EXERCISE INSTRUCTIONS. Only the pictures should be left out; repeat the rest of the data exactly.
** EXERCISE MATERIAL follows **
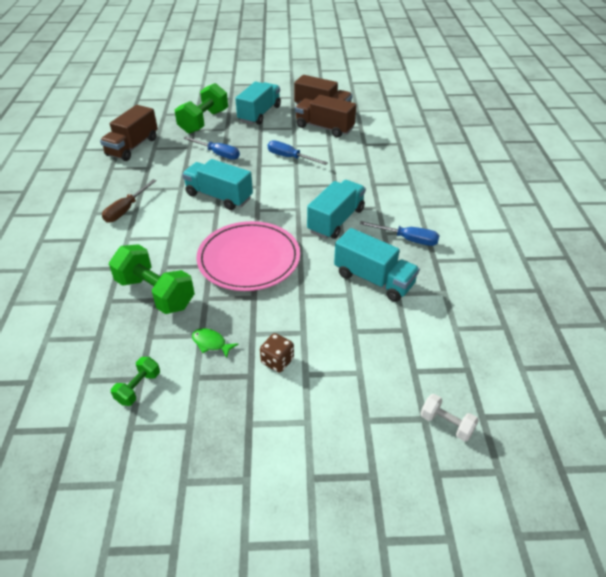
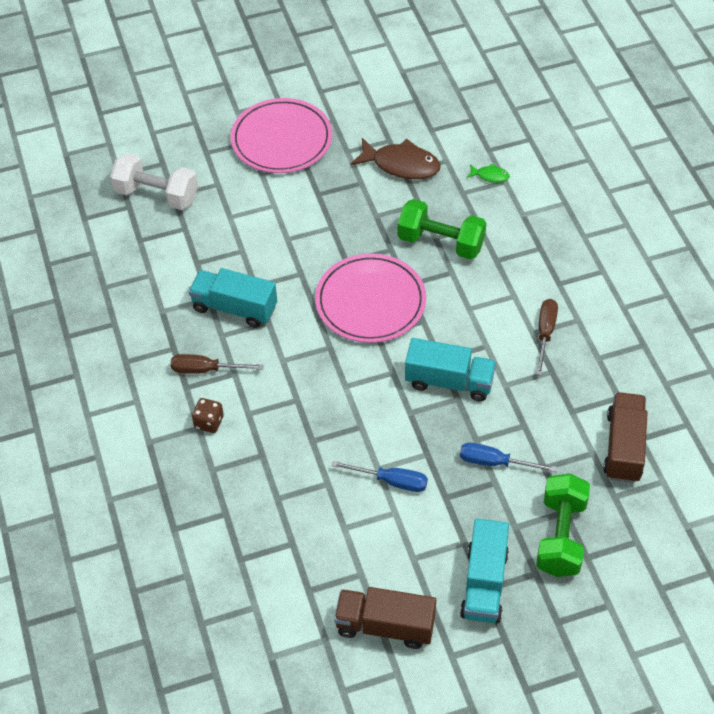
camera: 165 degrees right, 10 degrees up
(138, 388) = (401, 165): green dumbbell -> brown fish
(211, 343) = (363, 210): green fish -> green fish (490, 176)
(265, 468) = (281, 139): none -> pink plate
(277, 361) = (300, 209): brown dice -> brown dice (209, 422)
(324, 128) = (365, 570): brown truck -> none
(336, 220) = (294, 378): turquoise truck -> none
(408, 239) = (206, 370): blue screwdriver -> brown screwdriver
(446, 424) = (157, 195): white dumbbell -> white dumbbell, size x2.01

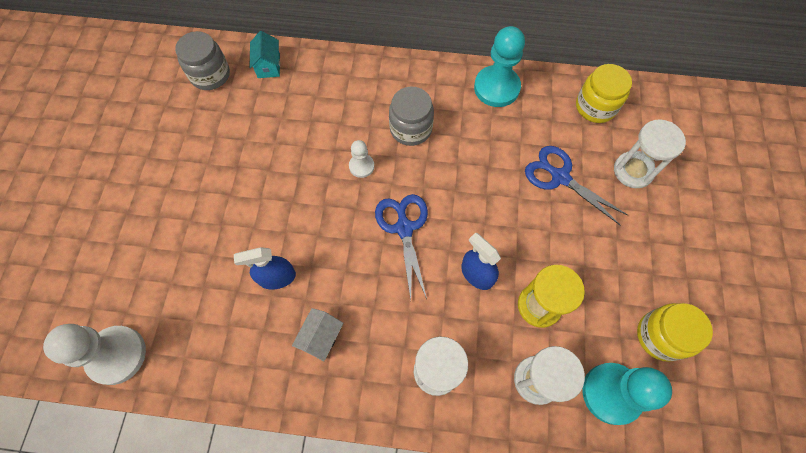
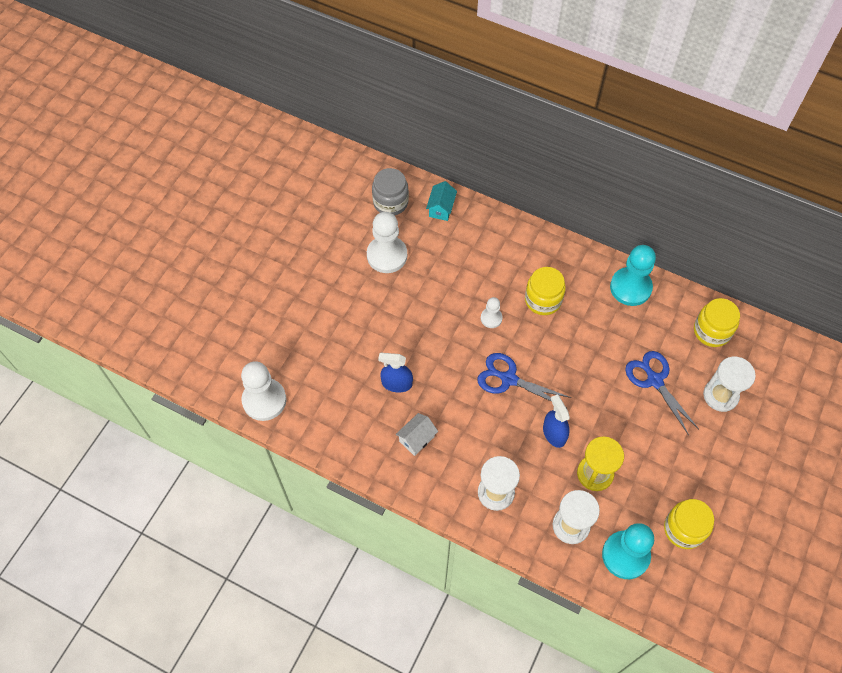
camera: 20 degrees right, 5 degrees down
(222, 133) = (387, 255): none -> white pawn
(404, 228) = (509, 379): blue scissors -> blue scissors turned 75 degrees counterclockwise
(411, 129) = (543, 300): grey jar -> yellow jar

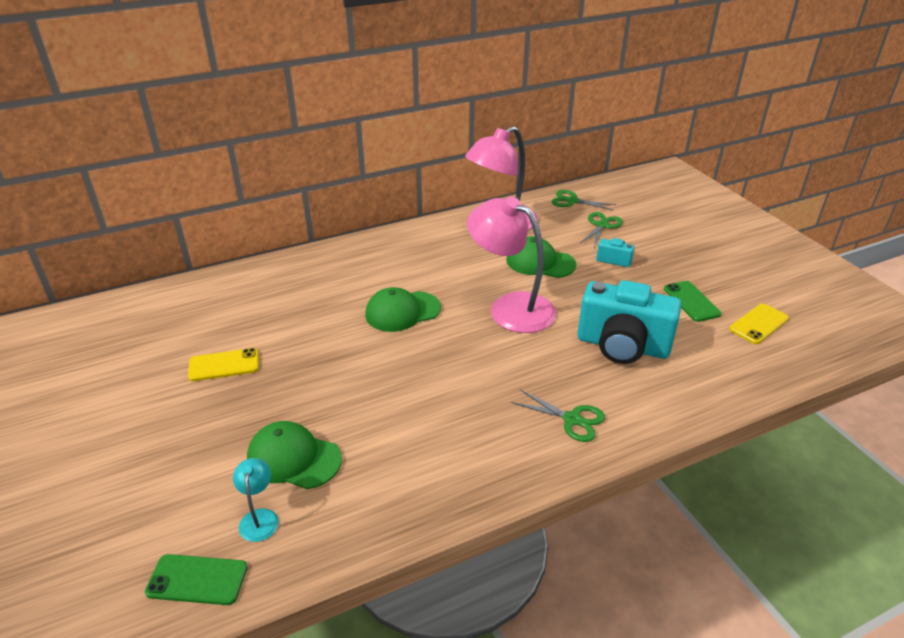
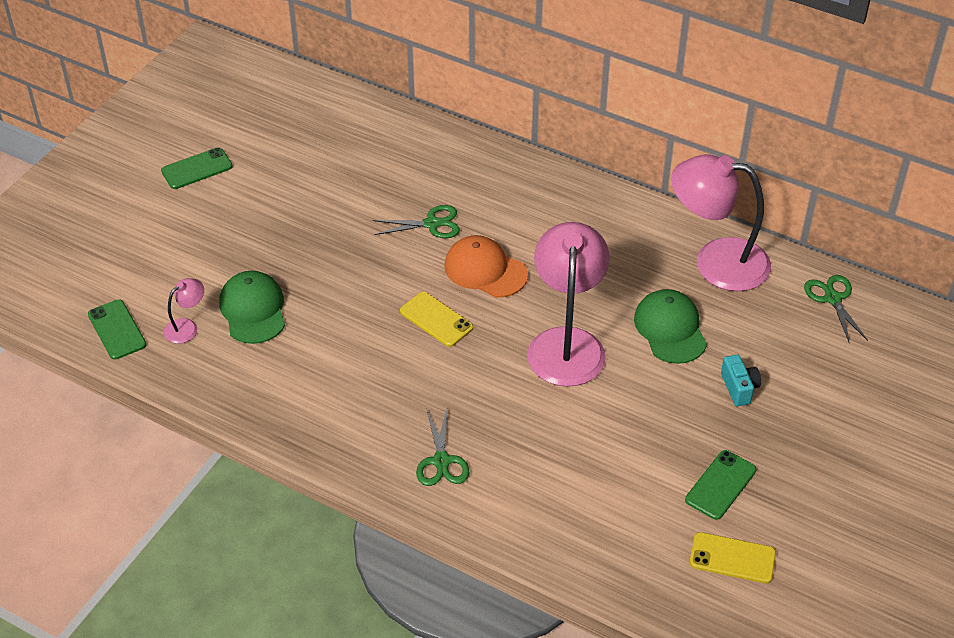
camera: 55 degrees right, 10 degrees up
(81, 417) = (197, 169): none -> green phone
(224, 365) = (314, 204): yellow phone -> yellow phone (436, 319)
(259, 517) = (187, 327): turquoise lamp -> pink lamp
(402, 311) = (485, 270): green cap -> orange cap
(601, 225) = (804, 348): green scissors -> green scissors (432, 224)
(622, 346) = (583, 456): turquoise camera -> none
** End of EXERCISE MATERIAL **
SOLUTION.
camera: 165 degrees right, 10 degrees up
(138, 388) = (401, 165): green dumbbell -> brown fish
(211, 343) = (363, 210): green fish -> green fish (490, 176)
(265, 468) = (281, 139): none -> pink plate
(277, 361) = (300, 209): brown dice -> brown dice (209, 422)
(324, 128) = (365, 570): brown truck -> none
(336, 220) = (294, 378): turquoise truck -> none
(408, 239) = (206, 370): blue screwdriver -> brown screwdriver
(446, 424) = (157, 195): white dumbbell -> white dumbbell, size x2.01

camera: 20 degrees right, 5 degrees down
(222, 133) = (387, 255): none -> white pawn
(404, 228) = (509, 379): blue scissors -> blue scissors turned 75 degrees counterclockwise
(411, 129) = (543, 300): grey jar -> yellow jar

camera: 55 degrees right, 10 degrees up
(81, 417) = (197, 169): none -> green phone
(224, 365) = (314, 204): yellow phone -> yellow phone (436, 319)
(259, 517) = (187, 327): turquoise lamp -> pink lamp
(402, 311) = (485, 270): green cap -> orange cap
(601, 225) = (804, 348): green scissors -> green scissors (432, 224)
(622, 346) = (583, 456): turquoise camera -> none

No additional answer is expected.